What the task asks: If a line in the data holds "cube", copy that line out in full.

[Object tracking records]
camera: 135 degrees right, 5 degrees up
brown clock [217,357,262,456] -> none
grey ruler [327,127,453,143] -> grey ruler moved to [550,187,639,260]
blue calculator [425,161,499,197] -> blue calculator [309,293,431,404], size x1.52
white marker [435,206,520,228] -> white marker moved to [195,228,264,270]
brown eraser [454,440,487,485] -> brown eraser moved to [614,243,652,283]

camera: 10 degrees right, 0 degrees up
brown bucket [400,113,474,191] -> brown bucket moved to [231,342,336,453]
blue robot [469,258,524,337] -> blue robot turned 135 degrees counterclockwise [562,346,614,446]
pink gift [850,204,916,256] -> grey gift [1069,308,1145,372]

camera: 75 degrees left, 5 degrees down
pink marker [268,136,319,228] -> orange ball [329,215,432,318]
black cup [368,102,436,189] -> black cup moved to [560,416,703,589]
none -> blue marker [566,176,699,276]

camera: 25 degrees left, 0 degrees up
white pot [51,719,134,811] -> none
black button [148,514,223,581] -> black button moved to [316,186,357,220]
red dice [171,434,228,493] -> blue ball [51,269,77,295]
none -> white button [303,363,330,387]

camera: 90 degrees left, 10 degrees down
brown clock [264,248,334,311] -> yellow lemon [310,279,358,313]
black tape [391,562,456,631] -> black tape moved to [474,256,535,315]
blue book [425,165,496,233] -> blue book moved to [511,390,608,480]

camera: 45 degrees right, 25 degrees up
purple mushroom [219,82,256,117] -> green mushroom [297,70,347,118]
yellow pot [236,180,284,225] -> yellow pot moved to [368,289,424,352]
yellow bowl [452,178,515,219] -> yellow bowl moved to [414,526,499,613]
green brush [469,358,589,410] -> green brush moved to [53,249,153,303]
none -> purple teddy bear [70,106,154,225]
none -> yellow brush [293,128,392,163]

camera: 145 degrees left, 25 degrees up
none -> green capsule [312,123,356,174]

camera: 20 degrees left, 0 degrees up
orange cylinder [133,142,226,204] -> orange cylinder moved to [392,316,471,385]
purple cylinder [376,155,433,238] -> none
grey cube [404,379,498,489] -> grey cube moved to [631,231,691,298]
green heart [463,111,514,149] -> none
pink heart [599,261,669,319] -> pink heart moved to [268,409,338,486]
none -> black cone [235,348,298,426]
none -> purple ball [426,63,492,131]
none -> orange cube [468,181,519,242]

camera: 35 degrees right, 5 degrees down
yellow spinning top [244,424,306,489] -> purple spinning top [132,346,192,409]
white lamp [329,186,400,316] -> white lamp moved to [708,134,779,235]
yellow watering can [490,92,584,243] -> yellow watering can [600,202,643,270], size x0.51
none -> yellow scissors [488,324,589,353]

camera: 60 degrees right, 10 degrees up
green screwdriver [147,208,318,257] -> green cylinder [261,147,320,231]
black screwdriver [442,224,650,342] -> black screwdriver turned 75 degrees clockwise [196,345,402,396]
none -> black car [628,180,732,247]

Answer to the exercise:
grey cube [404,379,498,489] -> grey cube moved to [631,231,691,298]
none -> orange cube [468,181,519,242]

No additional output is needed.